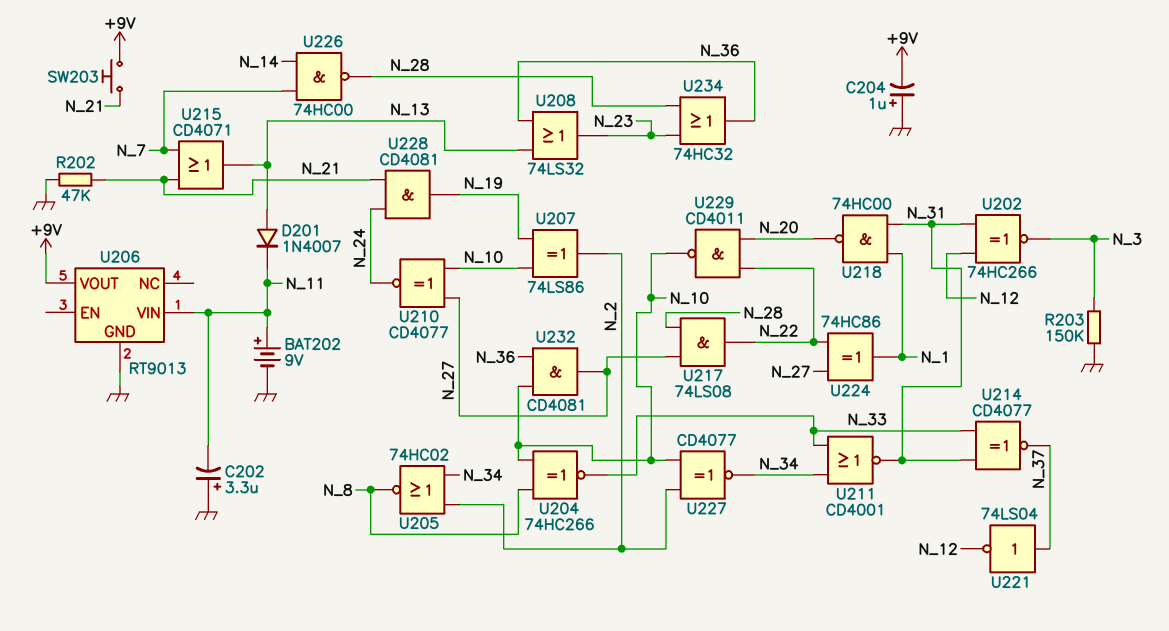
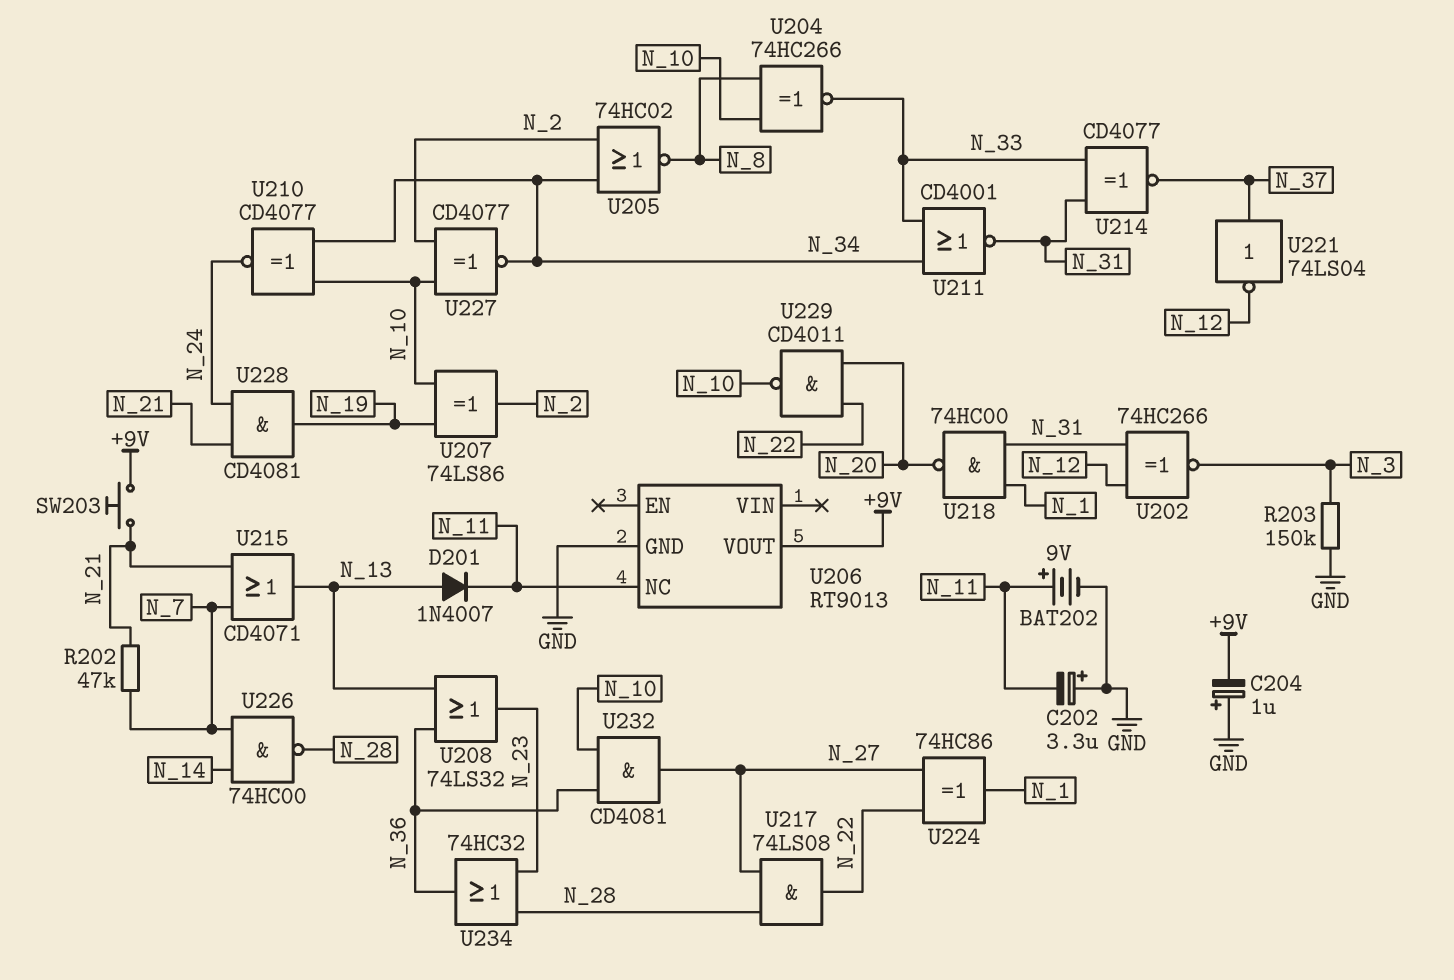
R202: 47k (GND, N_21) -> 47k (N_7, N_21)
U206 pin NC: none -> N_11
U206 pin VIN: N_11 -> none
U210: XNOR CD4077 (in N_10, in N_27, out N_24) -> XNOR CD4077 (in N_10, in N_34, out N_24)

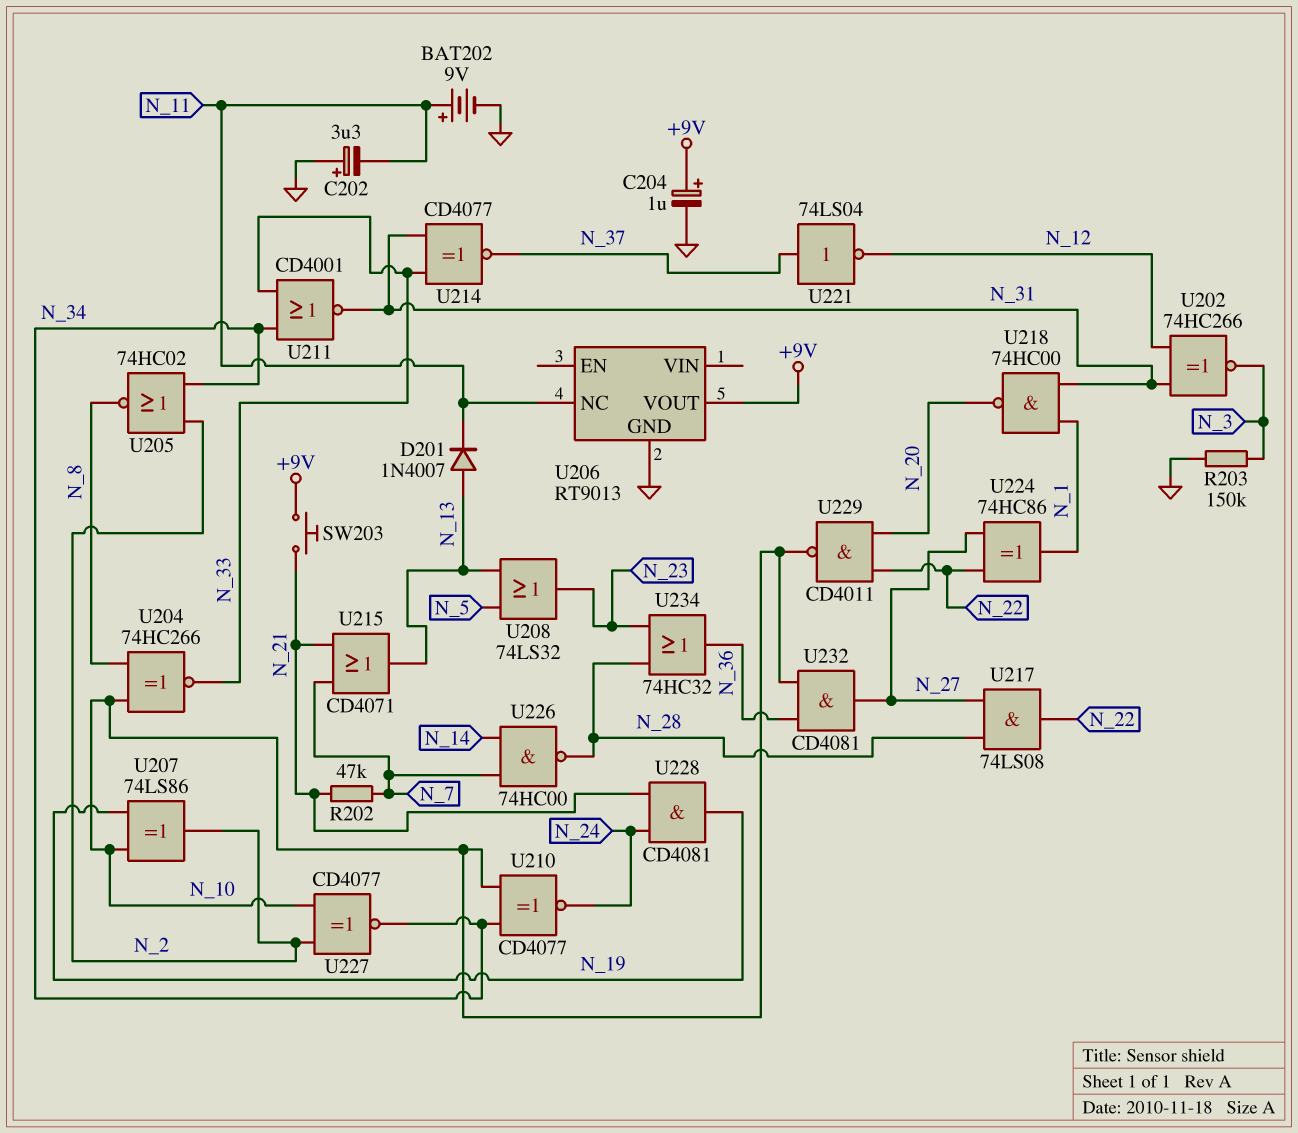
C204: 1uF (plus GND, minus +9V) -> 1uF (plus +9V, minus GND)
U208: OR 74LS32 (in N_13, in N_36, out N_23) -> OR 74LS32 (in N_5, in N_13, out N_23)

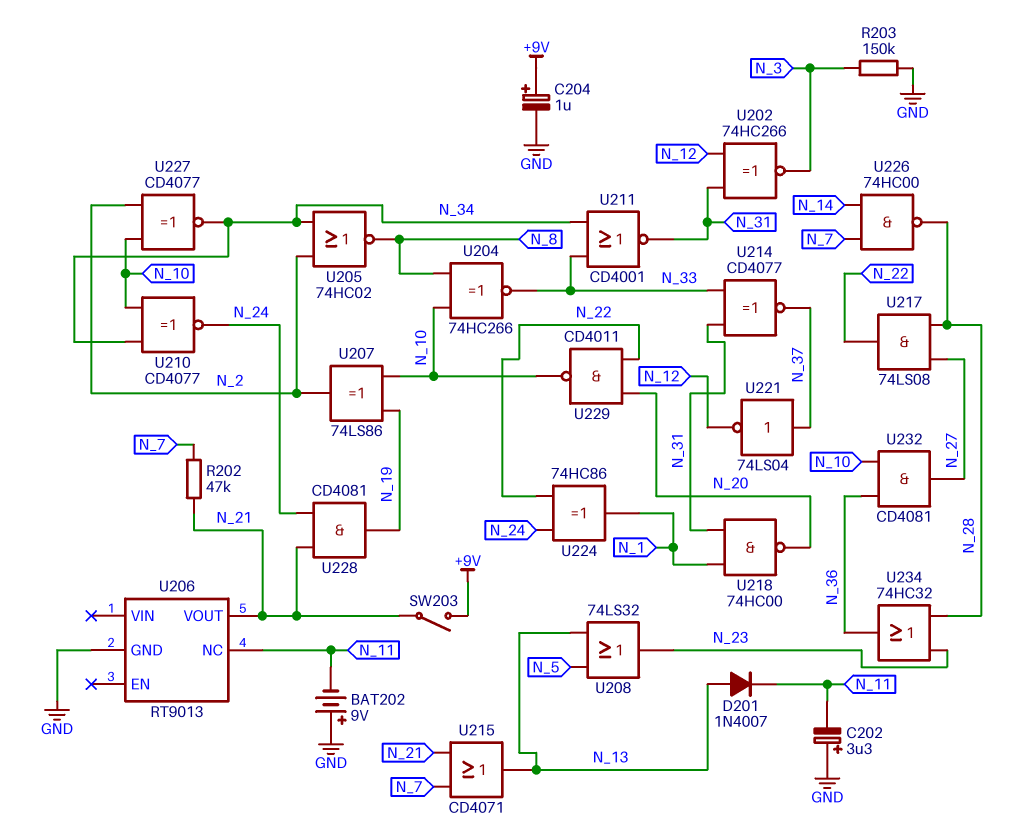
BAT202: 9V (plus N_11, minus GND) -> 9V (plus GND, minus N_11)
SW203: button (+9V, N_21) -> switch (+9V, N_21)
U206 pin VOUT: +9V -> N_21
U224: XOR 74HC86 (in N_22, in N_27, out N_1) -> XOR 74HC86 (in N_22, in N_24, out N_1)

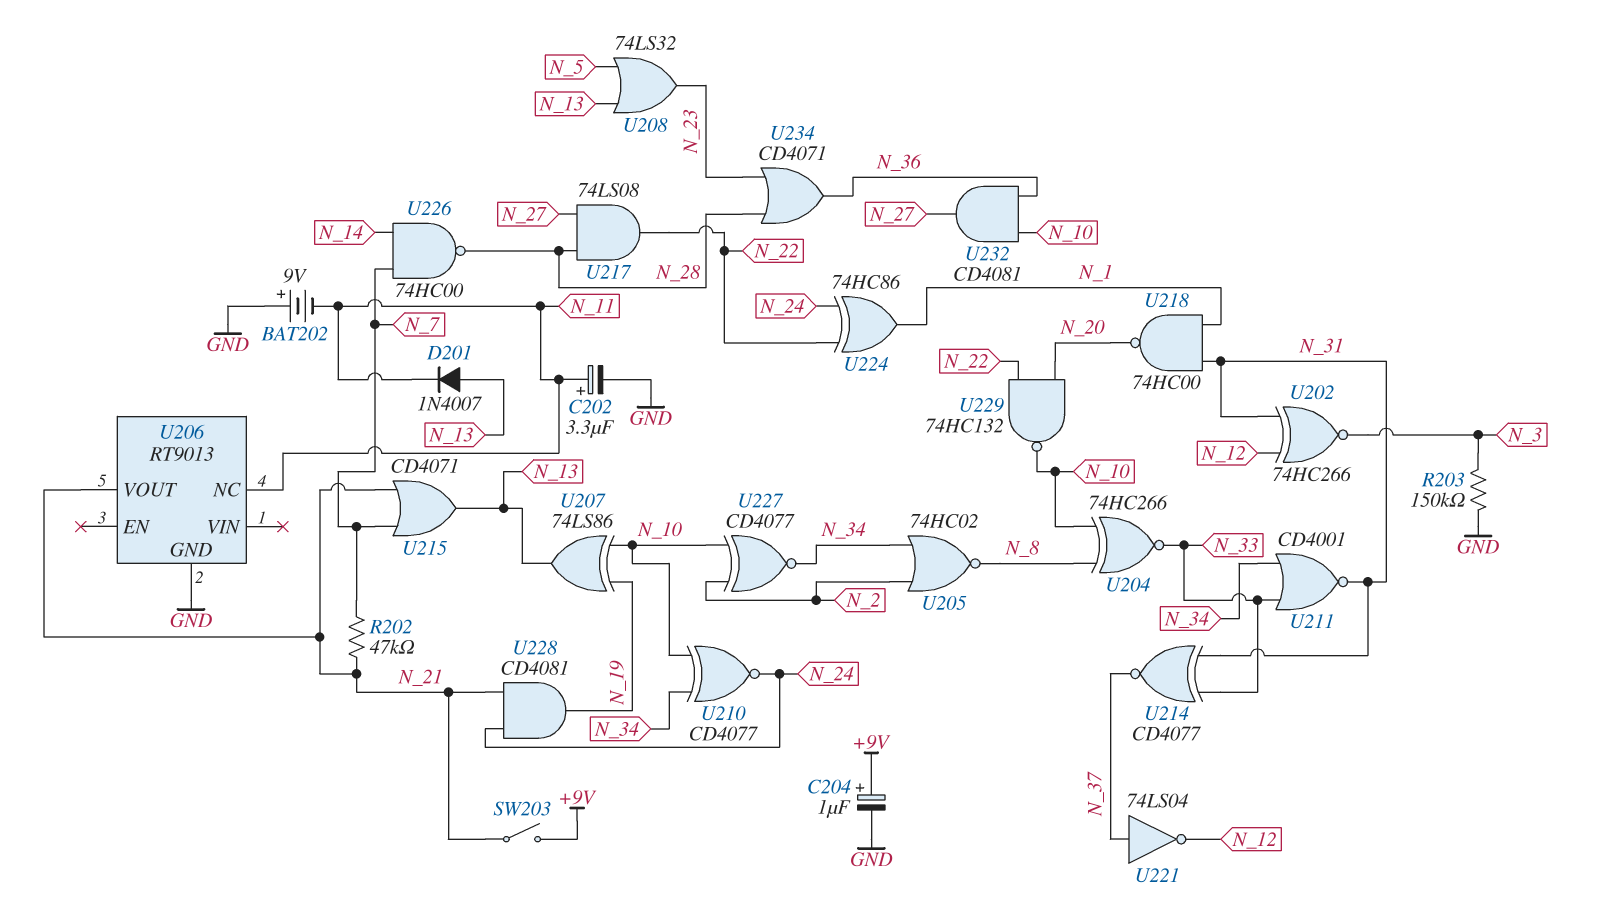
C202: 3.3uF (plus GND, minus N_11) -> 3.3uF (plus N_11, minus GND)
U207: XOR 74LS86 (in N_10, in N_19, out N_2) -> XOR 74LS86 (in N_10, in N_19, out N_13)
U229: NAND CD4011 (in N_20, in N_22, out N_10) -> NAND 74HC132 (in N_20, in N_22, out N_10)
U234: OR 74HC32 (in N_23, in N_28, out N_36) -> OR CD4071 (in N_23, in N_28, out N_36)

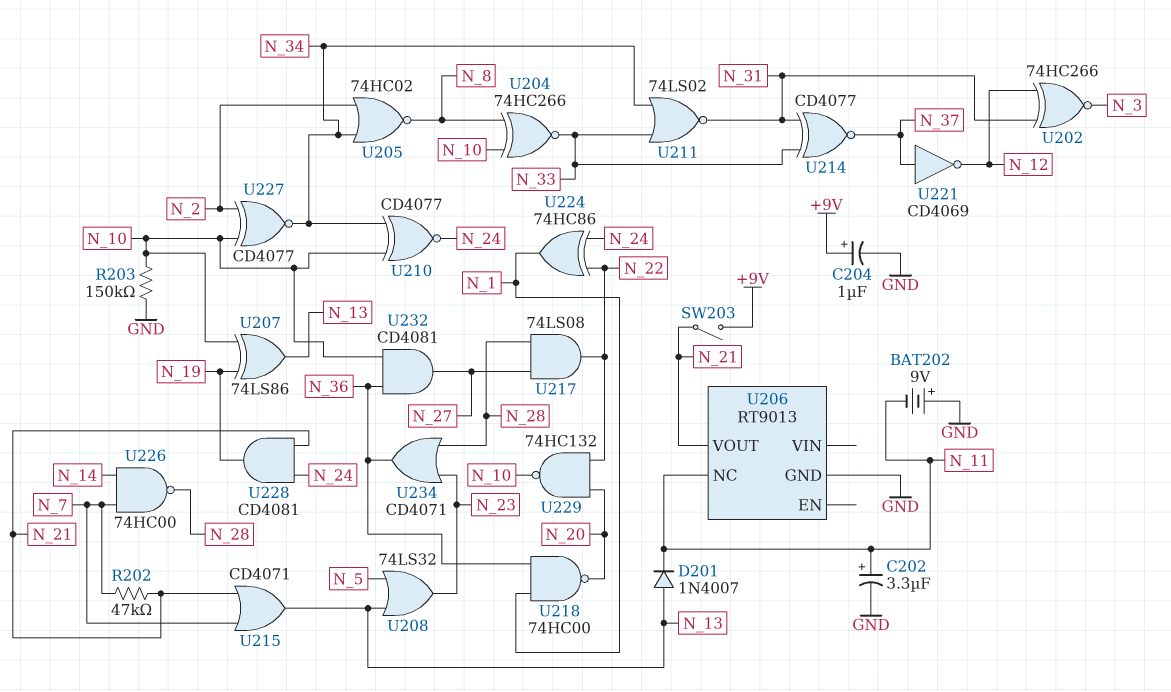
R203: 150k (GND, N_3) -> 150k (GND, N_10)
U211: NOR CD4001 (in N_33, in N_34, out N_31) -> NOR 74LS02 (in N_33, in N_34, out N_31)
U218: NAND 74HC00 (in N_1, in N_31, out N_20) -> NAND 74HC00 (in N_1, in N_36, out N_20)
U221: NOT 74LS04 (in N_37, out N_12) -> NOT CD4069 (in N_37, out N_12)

○ ○ ○ ○ ○ ○ ○

TASK TO COMPLETE: Where a line contains "U211: NOR CD4001", begin there and output each line through the end of the data above, exactly; give no other lines.

EXERCISE OUTPUT:
U211: NOR CD4001 (in N_33, in N_34, out N_31) -> NOR 74LS02 (in N_33, in N_34, out N_31)
U218: NAND 74HC00 (in N_1, in N_31, out N_20) -> NAND 74HC00 (in N_1, in N_36, out N_20)
U221: NOT 74LS04 (in N_37, out N_12) -> NOT CD4069 (in N_37, out N_12)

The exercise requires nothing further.